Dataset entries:
○ ○ ○ ○ ○ ○ ○

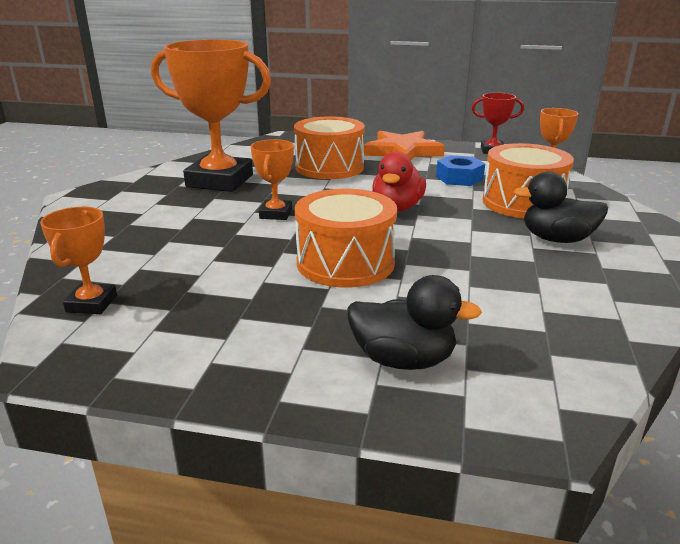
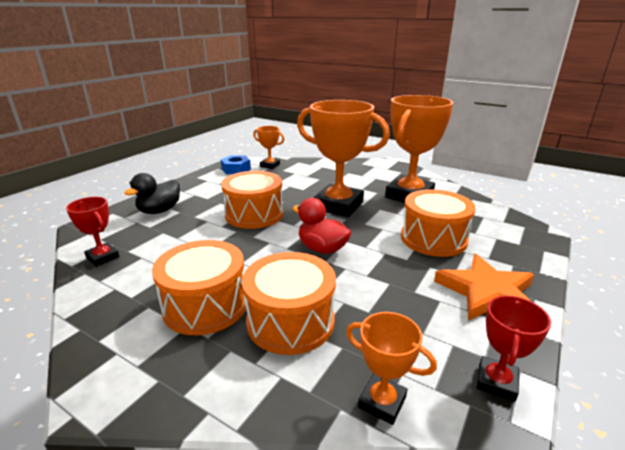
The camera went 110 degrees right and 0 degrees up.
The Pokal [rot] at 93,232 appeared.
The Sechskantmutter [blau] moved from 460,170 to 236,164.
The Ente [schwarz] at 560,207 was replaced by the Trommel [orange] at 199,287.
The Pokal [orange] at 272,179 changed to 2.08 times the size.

○ ○ ○ ○ ○ ○ ○

▶ _Task details_: Only the last part of the records is wanted. Repeat it exactly, beginning at the line containing "The Sechskantmutter [blau]" and ending at the final line.

▶ _Your response_:
The Sechskantmutter [blau] moved from 460,170 to 236,164.
The Ente [schwarz] at 560,207 was replaced by the Trommel [orange] at 199,287.
The Pokal [orange] at 272,179 changed to 2.08 times the size.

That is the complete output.